- **Your objective**
Show each of the lines below that contains the word "kern".

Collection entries
_ _ _ _ _

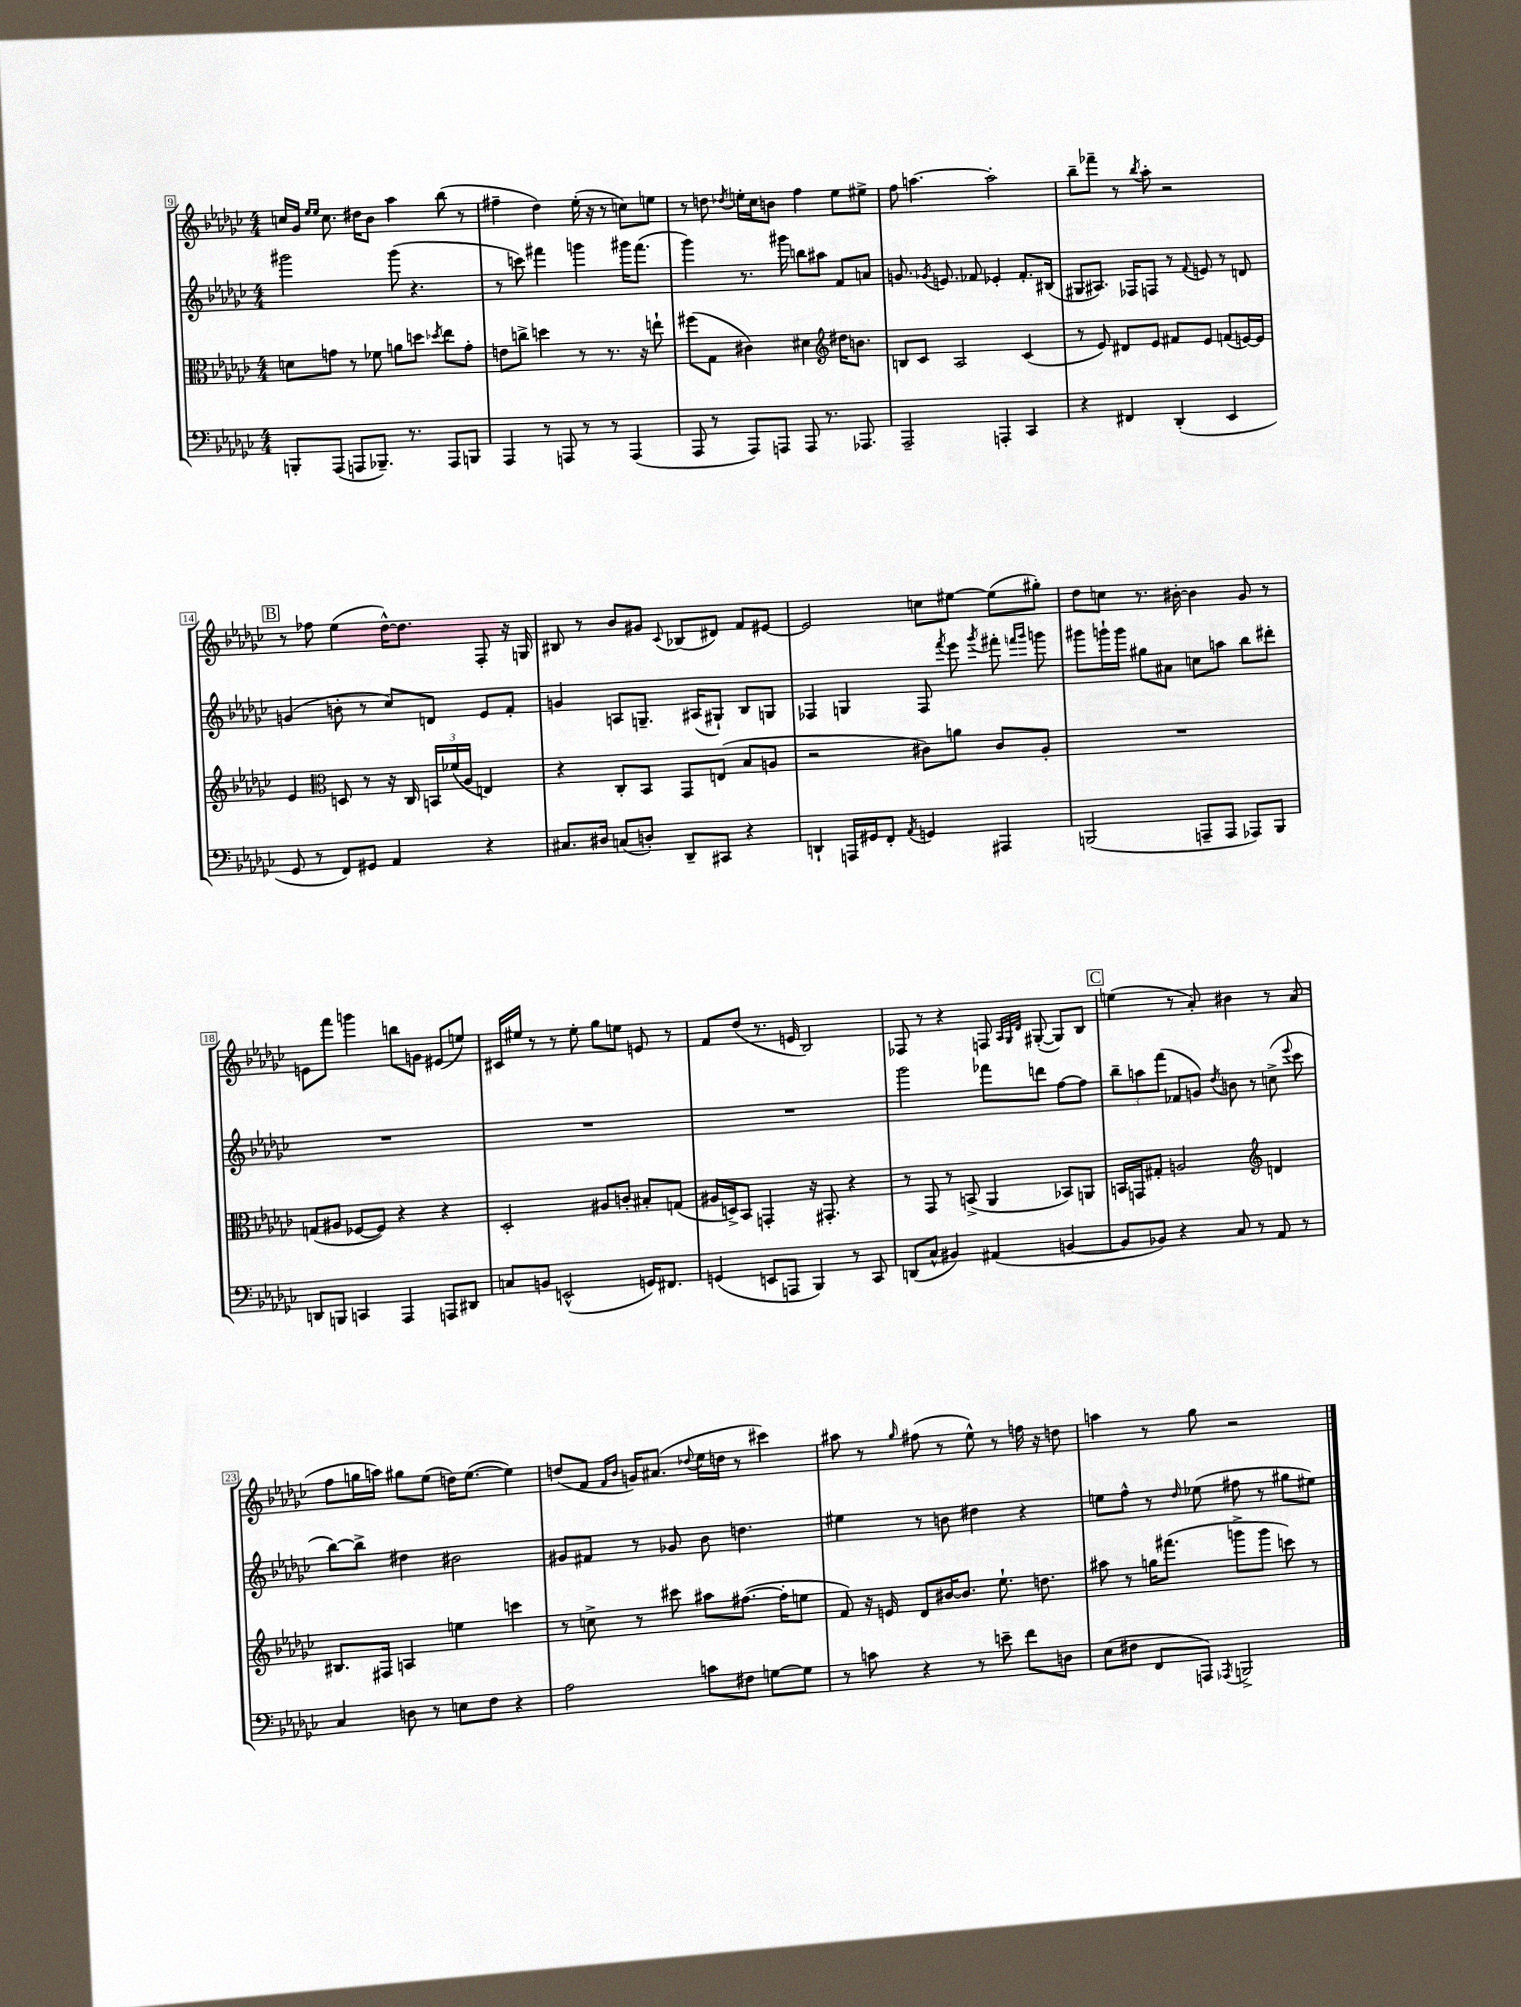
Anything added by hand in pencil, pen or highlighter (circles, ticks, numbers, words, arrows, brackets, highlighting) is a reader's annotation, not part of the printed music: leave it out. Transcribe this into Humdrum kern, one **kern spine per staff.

**kern	**kern	**kern	**kern
*part4	*part3	*part2	*part1
*staff4	*staff3	*staff2	*staff1
*clefF4	*clefC3	*clefG2	*clefG2
*k[b-e-a-d-g-c-]	*k[b-e-a-d-g-c-]	*k[b-e-a-d-g-c-]	*k[b-e-a-d-g-c-]
*M4/4	*M4/4	*M4/4	*M4/4
=9	=9	=9	=9
8BBBn'/L	8dn\L	2ggg#X\	16ccn/LL
.	.	.	16g-/JJ
.	.	.	16qqee-/LL
.	.	.	16qqee-/JJ
(8AAA-/J	8gn\J	.	8.cc\
8AAAn/L	8r	.	.
.	.	.	16dd#X\KL
8.BBB-X~/J)	8f-X\	.	8b-\J
.	8an\L	(8ggg#\	4aa-\
8.r	.	.	.
.	8ddn\J	4.r	.
.	8qdd-X/	.	.
8AAA/L	8ee-\L	.	(8bb-\
8BBBn/J	8g'\J	.	8r
=10	=10	=10	=10
4AAA-/	8en\L	8r	4ff#X~\
.	8ccn^\J	8cccn\)	.
8r	4ddn\	4fff#X\	4dd-\)
8AAAn/	.	.	.
8r	8r	4gggn\	(16ee-'\
.	.	.	16r
8r	8.r	.	8r
(4AAA/	.	16ggg#X\KL	8ccn\L)
.	16r	(8.fff#\J	.
.	8een`\	.	8een\J
=11	=11	=11	=11
8AAA-/	(8ff#X\L	4ggg-\)	8r
8r	8G-\J	.	8ddn\
.	.	.	8qdd-X/
8AAA-/L)	4c#X\)	8.r	16een'\LL
.	.	.	16cc-\J
8AAAn/J	.	.	8bn\J
.	.	16ggg#X\	.
8AAA/	4d#X\	8bbn\L	4ff\
8.r	.	8aa#X\J	.
*	*clefG2	*	*
.	16dd#X\KL	8f/L	8ee\L
8.AAA-X/	8.bn\J	.	.
.	.	8an/J	8ee#X^\J
=12	=12	=12	=12
2AAA-~/	8Bn/L	8.gn/	8ff\
.	8c-/J	.	[4.aan\
.	.	8qg-X/	.
.	.	8.en/	.
.	2A-/	.	.
.	.	8f-X/	.
4AAAn'/	.	4e-X'/	2aa'\]
4CC-/	(4c-/	8.f-'/L	.
.	.	(16B#X/Jk	.
=13	=13	=13	=13
4r	8r	8G#X/L	8bb-~\L
.	8e-/)	8.A#X/J)	8fff-X~\J
4FF#X/	8d#X/L	.	8r
.	.	16F-X/KL	.
.	.	.	8qbb-/
.	8e-/J	8Fn/J	8aa-'\
(4DD-'/	8f#X/L	8r	2r
.	.	8qqf/	.
.	8e-/J	8en/	.
4EE-/	(8fn/L	8r	.
.	[16en/L)	8dn/	.
.	16e/JJ]	.	.
!!LO:LB:g=z
!!LO:REH:place=s1:t=B
=14	=14	=14	=14
8GG-/	4e-/	(4gn/	8r
8r	.	.	8ff-X\
*	*clefC3	*	*
8FF/L)	8Dn/	8bn'\	(4ee-\
8GG#X/J	8r	8r	.
4AA-/	16r	8cc-/L)	[16dd-^^\KL)
.	16C-/	.	8.dd-\J]
.	24BBn/LL	8dn/J	.
.	(24f-X/	.	.
.	24A-/JJ	.	.
4r	4En/)	8e-/L	8F'/
.	.	8f'/J	16r
.	.	.	16Gn/
=15	=15	=15	=15
8.C#X/L	4r	4gn/	8B#X/
.	.	.	8r
16D#X/Jk	.	.	.
(8Cn/L	8C-'/L	8An/L	8b-/L
8Dn'/J)	8BB-/J	8.Gn~/J	8g#X/J
.	.	.	8qqc-/
8DD-~/L	8GG-/L	.	(8B-X/L
.	.	(16A#X/KL	.
8CC#X/J	(8En/J	8G#X`/J)	8d#X/J)
4r	8B-/L	8B-/L	8f/L
.	8An/J	8Gn/J	[8e#X/J
=16	=16	=16	=16
4DDn`/	2r	4F-X/	2e#/]
16AAAn/LL	.	4Gn/	.
16GG#X/J	.	.	.
8FF'/J	.	.	.
8qAA-/	.	.	.
4GGn/	8c#X\L)	8F-/	8ccn\L
.	.	8qfff/	.
.	8an\J	8eee-\	[8ee#X\J
.	.	8qggg-/	.
4AAA#X/	8c#/L	8fff#X'\	(8ee#\L]
.	.	16qqfffn/LL	.
.	.	16qqggg-/JJ	.
.	8A-'/J	8gggn\	8gg#X'\J)
=17	=17	=17	=17
(2BBBn/	1r	8ggg#X\L	8dd-\L
.	.	16gggn`\L	8ccn\J
.	.	16ggg\JJ	.
.	.	8gg#X\L	8.r
.	.	8a#X\J	.
.	.	.	[16b#X'\
8AAAn~/L	.	8ccn\L	4b#\]
8AAA/J	.	8aan\J	.
8AAA-X/L)	.	8bb-\L	8g-/
8BBB/J	.	8ddd#X'\J	8r
!!LO:LB:g=z
=18	=18	=18	=18
8DDn/L	(8Gn/L	1r	8en\L
8BBBn/J	8A#X/J	.	8fff\J
4CCn/	[8F-X/L	.	4gggn\
.	8F-/J])	.	.
4AAA-/	4r	.	8bbn\L
.	.	.	8gn\J
8AAAn/L	4r	.	(8e#X/L
8DD#X/J	.	.	8een/J)
=19	=19	=19	=19
8Cn/L	2D-'/	1r	16c#X/LL
.	.	.	16ee#X/JJ
8BBn/J	.	.	8r
(2EEn^^/	.	.	8r
.	.	.	8ee#'\
.	8A#X/L	.	8gg-\L
.	8cn'/J	.	8een\J
16GGn/KL)	8B#X'/L	.	8en/
8.FF#X/J	.	.	.
.	(8Gn/J	.	8r
=20	=20	=20	=20
(4GGn/	16A#X/LL	1r	8f/L
.	16Dn^/J)	.	.
.	8BB-/J	.	(8dd-/J
8EEn/L	4GGn'/	.	8.r
8AAAn/J	.	.	.
.	.	.	16en/
4BBB-/)	16r	.	2B-/)
.	8.GG#X'/	.	.
8r	4r	.	.
8CC-/	.	.	.
=21	=21	=21	=21
(8DDn/L	8r	2ggg-\	8F-X/
8C-^^/J	8GG-/	.	8r
4BB#X/)	8r	.	4r
.	(8BBn^/	.	.
(4AA#X/	4AA-/	8fff-X\L	8Fn/
.	.	.	32qqA-/LLL
.	.	.	32qqG-/
.	.	.	32qqd-/JJJ
.	.	8dddn\J	([8G#X'/
[4BBn/	8BB-X/L)	[8ff\L	8G#/L])
.	8AAn/J	8ff\J]	8B-/J
!!LO:REH:place=s1:t=C
=22	=22	=22	=22
8BB/L]	16BBn/LL	12bb-~\L	(4een\
.	16GGn/J	.	.
.	.	12aan\	.
8BB-X/J)	8G#X'/J	.	.
.	.	(12fff\J	.
4r	2An/	8f-X/L	8r
.	.	8gn/J)	8a-'/)
.	.	8qdd-/	.
8C-/	.	8bn\	4b#X\
8r	.	8r	.
*	*clefG2	*	*
8AA-/	4dn/	(8ccn^\	8r
.	.	8qqeee-/	.
8r	.	8ccc-\	(8a-/
!!LO:LB:g=z
=23	=23	=23	=23
4C-/	8.B#X/L	[8bb-\L)	8ff\L
.	.	8bb-^\J]	16ggn\L
.	16F#X/Jk	.	16aan\JJ)
8Dn\	4An/	4dd#X\	8gg#X\L
8r	.	.	(8ee-\J
8En\L	4een\	2b#X\	16ddn\KL)
.	.	.	([8.ee-\J
8F\J	.	.	.
4r	4cccn\	.	4ee-\])
=24	=24	=24	=24
2A-\	8r	8g#X/L	(8ddn/L
.	8ccn^\	8f#X/J	8f/J
.	.	.	16qqf/LL
.	.	.	16qqb-/JJ
.	8r	8r	16gn/KL)
.	.	.	(8.a#X/J
.	8ccc#X\	8g-X/	.
.	.	.	8qqdd-X/
8cn\L	8aa#X\L	8b-\	16ee-\LL
.	.	.	16ddn\JJ
8F#X\J	([8.ff#X\J	4.ddn\	8r
[8Gn\L	.	.	4ccc#X\)
.	16ff#'\KL]	.	.
8G\J]	8een\J	.	.
=25	=25	=25	=25
8r	8f/)	4ee#X\	8aa#X\
8cn\	16r	.	8r
.	16en/	.	.
.	.	.	16qqgg-/
4r	8d-/L	8r	(8ff#X\
.	[16b#X/K	8bn\	8r
.	8.b#/J]	.	.
8r	.	4dd#X\	8ee-^^\)
8en~\	8.ee-`\	.	8r
8f\L	.	4r	16ffn\
.	8.ddn\	.	16r
8Dn\J	.	.	8ddn\
=26	=26	=26	=26
(8E-\L	8aa#X\	8een\L	4aan\
8F#X\J	8r	8ff^^\J	.
8FF/L	16ggn\KL	8r	8r
.	(8.fff#X\J	.	.
.	.	16qqdd-/	.
8AAAn/J)	.	(8ee-X\	8gg-\
8qAAA-X/	.	.	.
2BBBn^/	8gggn^\L	8ff#X\	2r
.	8ggg\J	8r	.
.	8cccn\)	8gg#X\L	.
.	8r	8ee#X\J)	.
==	==	==	==
*-	*-	*-	*-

_ _ _ _ _

- **Correct response**
Anything added by hand in pencil, pen or highlighter (circles, ticks, numbers, words, arrows, brackets, highlighting) is a reader's annotation, not part of the printed music: leave it out. Transcribe this into Humdrum kern, one **kern spine per staff.
**kern	**kern	**kern	**kern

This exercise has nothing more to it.